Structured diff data
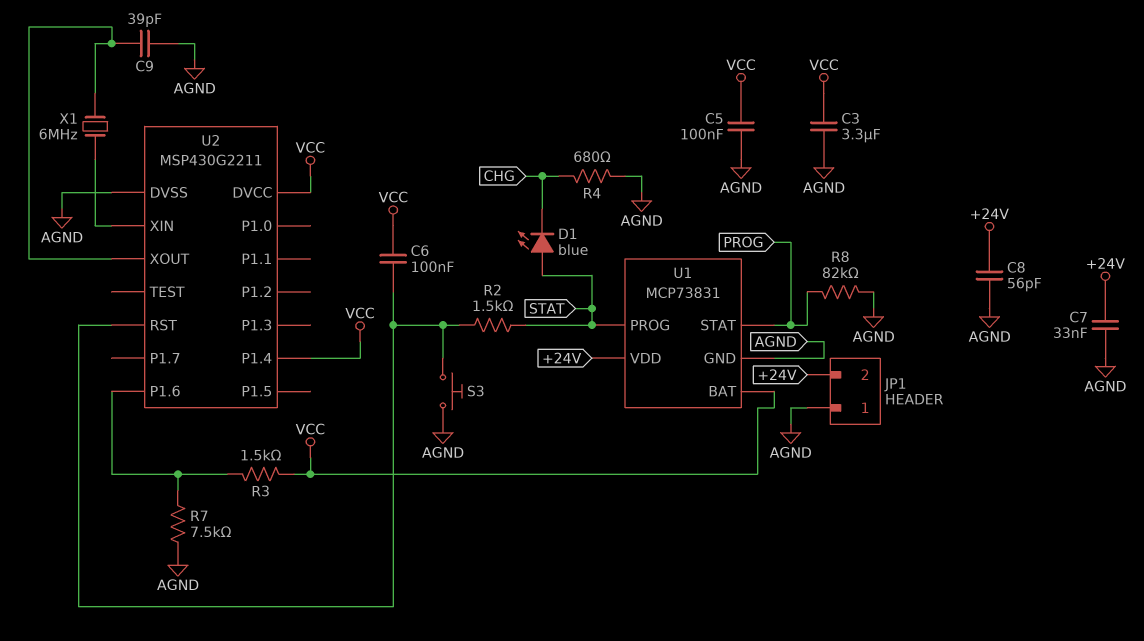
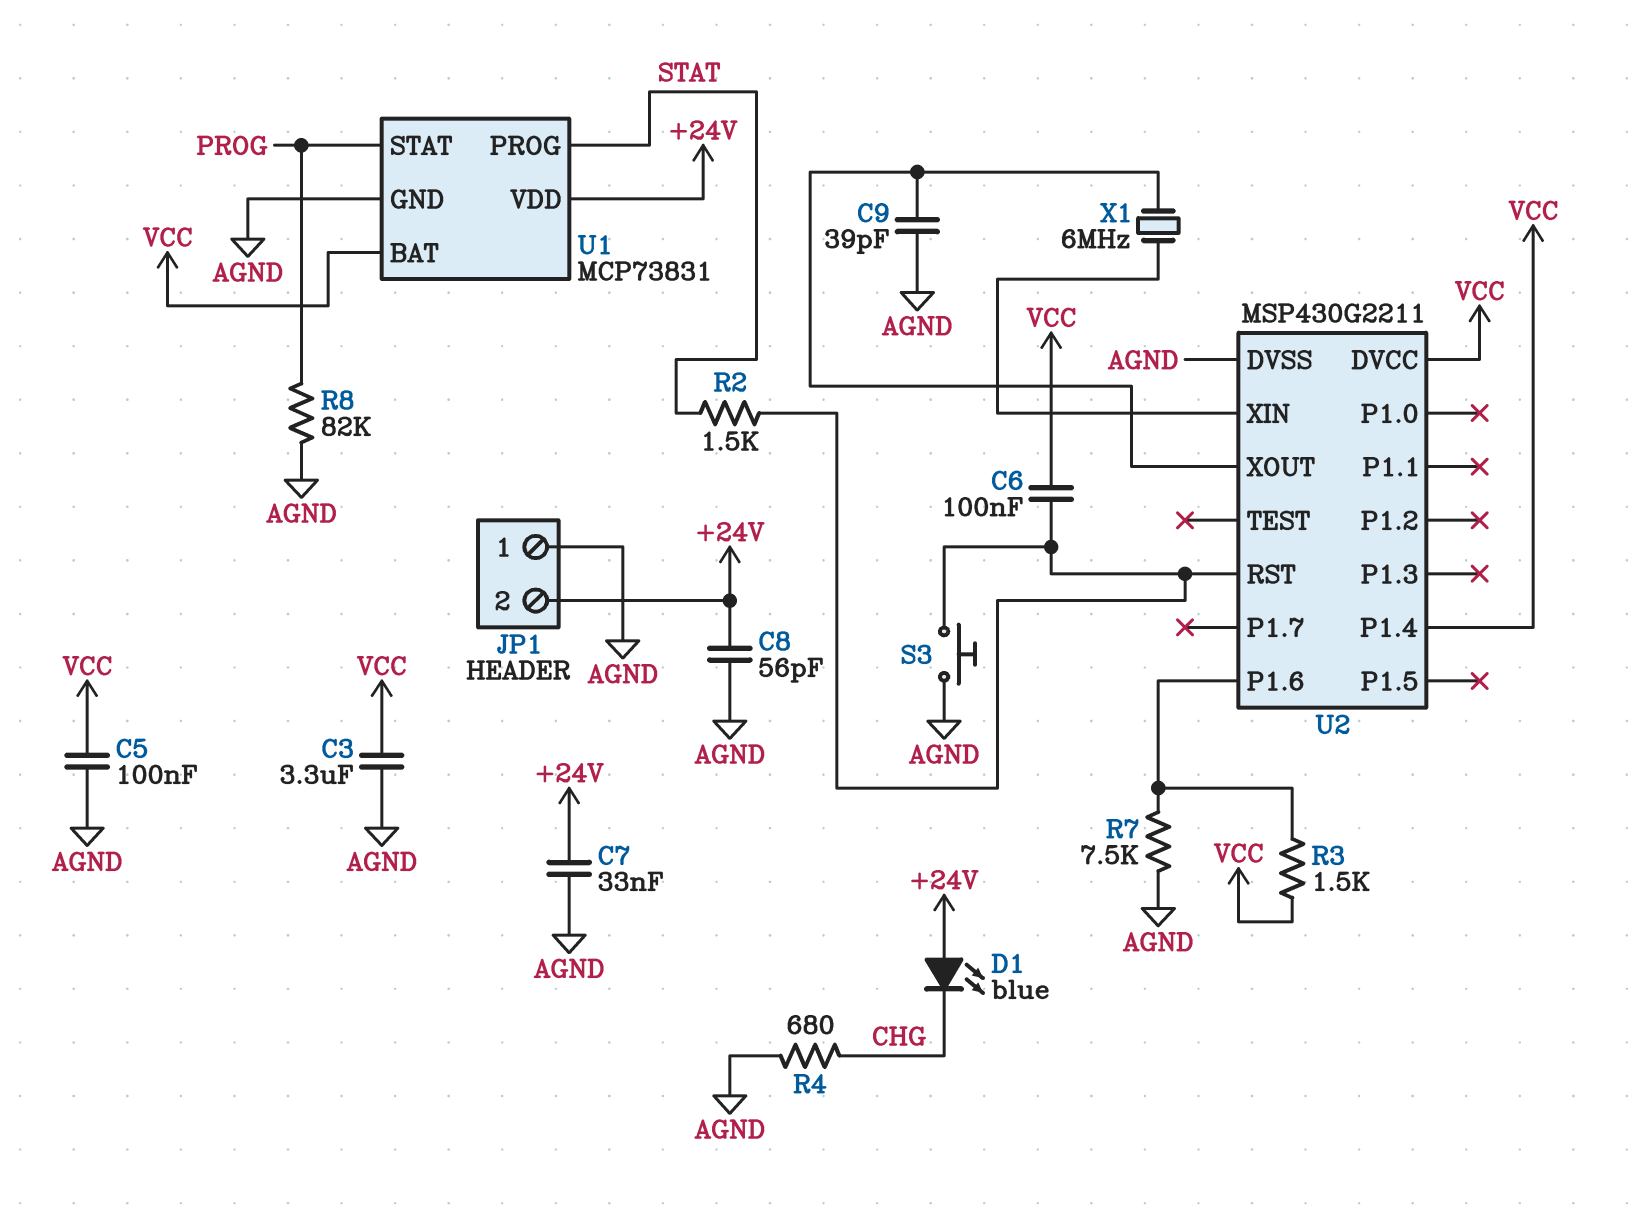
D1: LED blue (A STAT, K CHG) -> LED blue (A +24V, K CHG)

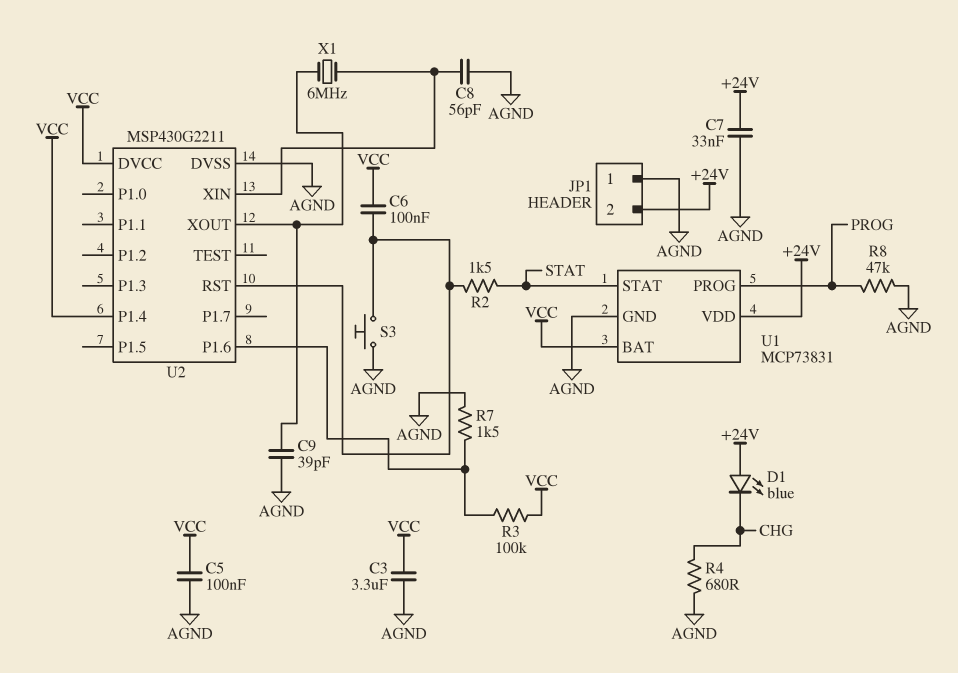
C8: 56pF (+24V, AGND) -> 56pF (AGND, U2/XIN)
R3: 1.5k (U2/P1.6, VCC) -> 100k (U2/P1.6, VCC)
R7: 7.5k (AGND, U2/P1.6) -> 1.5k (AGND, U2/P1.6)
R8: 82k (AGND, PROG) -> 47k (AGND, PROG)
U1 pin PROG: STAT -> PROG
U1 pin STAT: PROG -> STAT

**What the task asks:** Write out every line above exactly as it is, leaving out the pictures.

**Result:**
D1: LED blue (A STAT, K CHG) -> LED blue (A +24V, K CHG)

C8: 56pF (+24V, AGND) -> 56pF (AGND, U2/XIN)
R3: 1.5k (U2/P1.6, VCC) -> 100k (U2/P1.6, VCC)
R7: 7.5k (AGND, U2/P1.6) -> 1.5k (AGND, U2/P1.6)
R8: 82k (AGND, PROG) -> 47k (AGND, PROG)
U1 pin PROG: STAT -> PROG
U1 pin STAT: PROG -> STAT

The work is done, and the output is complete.